→ **DIRECTIONS**
Please give back each line of the material unchanged, but without the images.

→ **INFORMATION SUPPLIED**
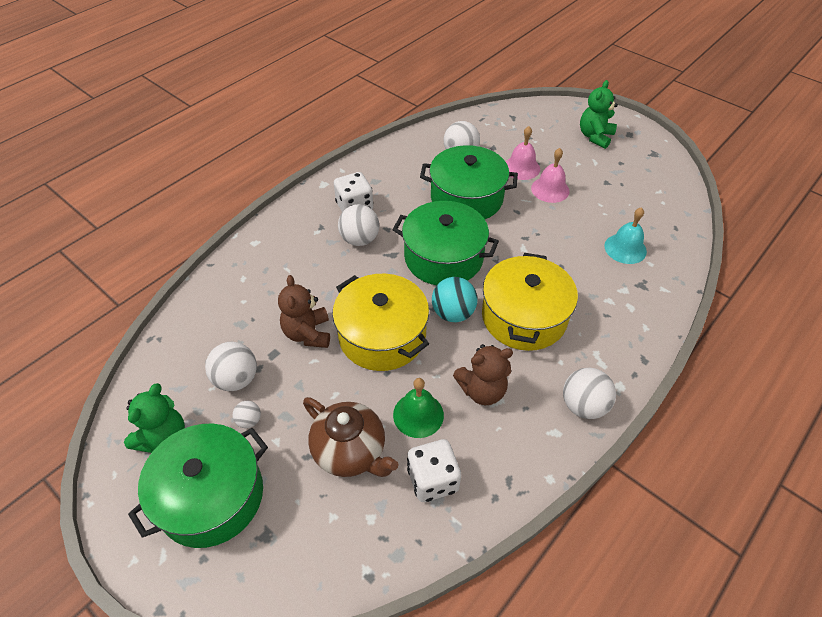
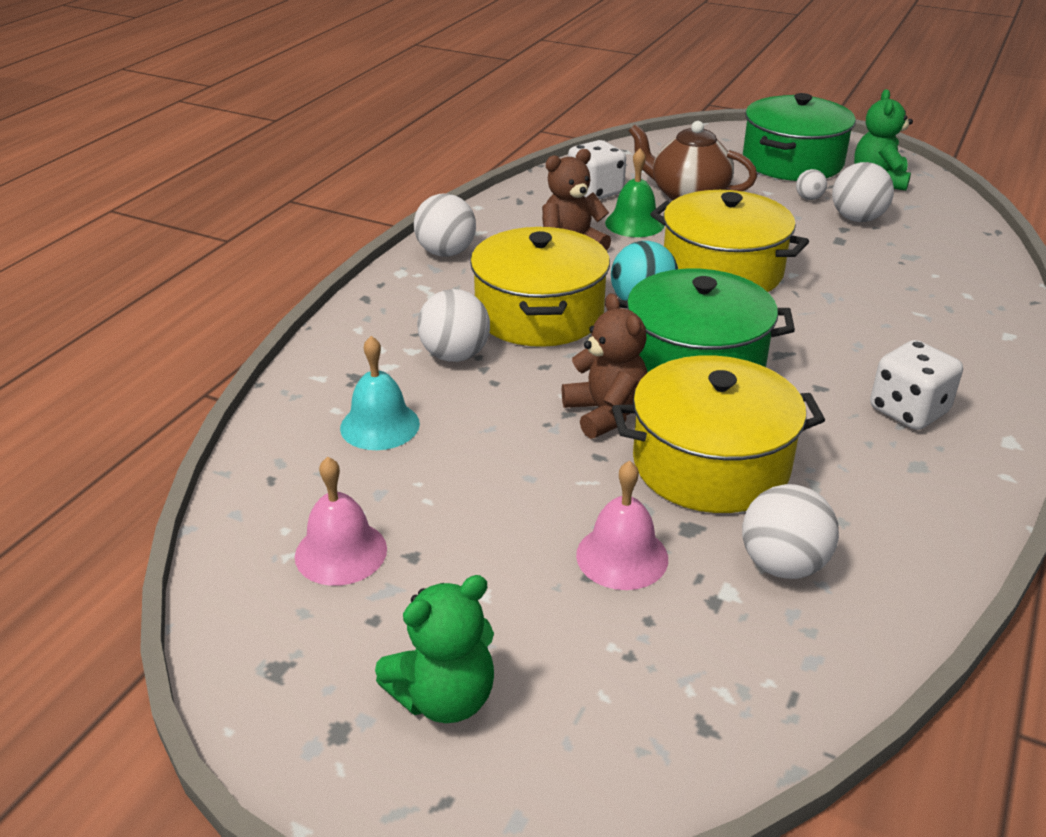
camera: 165 degrees right, 15 degrees down
(308, 333) = (817, 260): brown teddy bear -> brown teddy bear (605, 414)
(360, 239) = (850, 365): white ball -> white ball (455, 355)
(466, 198) = (710, 464): green pot -> yellow pot
(550, 189) = (542, 514): pink bell -> pink bell (341, 552)
(595, 137) = (444, 697): green teddy bear -> green teddy bear turned 45 degrees clockwise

→ **SOLVED EXERCISE**
camera: 165 degrees right, 15 degrees down
(308, 333) = (817, 260): brown teddy bear -> brown teddy bear (605, 414)
(360, 239) = (850, 365): white ball -> white ball (455, 355)
(466, 198) = (710, 464): green pot -> yellow pot
(550, 189) = (542, 514): pink bell -> pink bell (341, 552)
(595, 137) = (444, 697): green teddy bear -> green teddy bear turned 45 degrees clockwise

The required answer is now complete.